***** Provided data

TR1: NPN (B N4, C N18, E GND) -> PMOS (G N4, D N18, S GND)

**********
***** Provided data

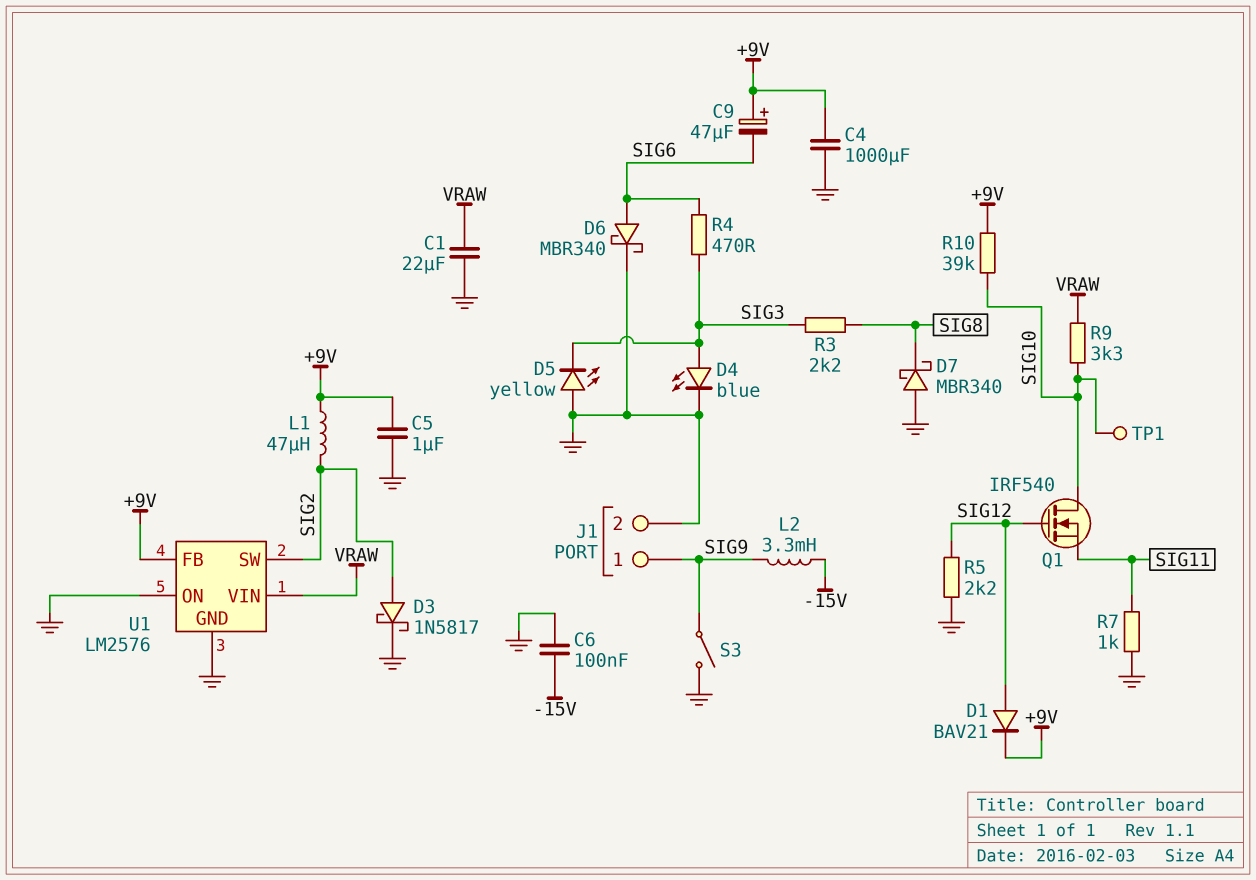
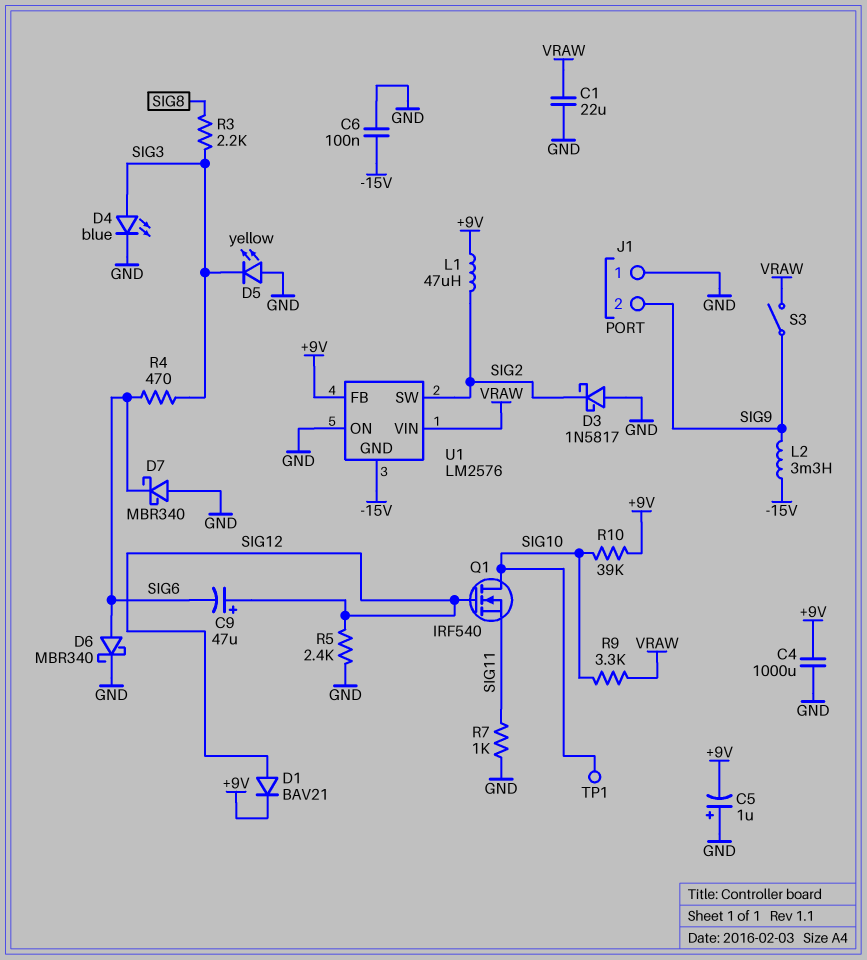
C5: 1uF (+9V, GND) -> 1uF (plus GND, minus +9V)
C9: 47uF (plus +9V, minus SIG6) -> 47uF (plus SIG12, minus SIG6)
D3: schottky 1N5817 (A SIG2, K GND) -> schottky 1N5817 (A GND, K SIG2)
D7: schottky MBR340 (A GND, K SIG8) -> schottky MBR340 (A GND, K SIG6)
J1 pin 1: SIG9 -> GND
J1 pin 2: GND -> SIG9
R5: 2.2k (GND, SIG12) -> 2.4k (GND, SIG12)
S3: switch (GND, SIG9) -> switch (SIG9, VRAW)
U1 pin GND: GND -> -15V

**********

**What you are asked to do:** Out of the data above, transcribe exactly and only the lines starting with the line that has "D3: schottky 1N5817" and going on through the line that has "U1 pin GND: GND -> -15V", both included.

**Solved problem:**
D3: schottky 1N5817 (A SIG2, K GND) -> schottky 1N5817 (A GND, K SIG2)
D7: schottky MBR340 (A GND, K SIG8) -> schottky MBR340 (A GND, K SIG6)
J1 pin 1: SIG9 -> GND
J1 pin 2: GND -> SIG9
R5: 2.2k (GND, SIG12) -> 2.4k (GND, SIG12)
S3: switch (GND, SIG9) -> switch (SIG9, VRAW)
U1 pin GND: GND -> -15V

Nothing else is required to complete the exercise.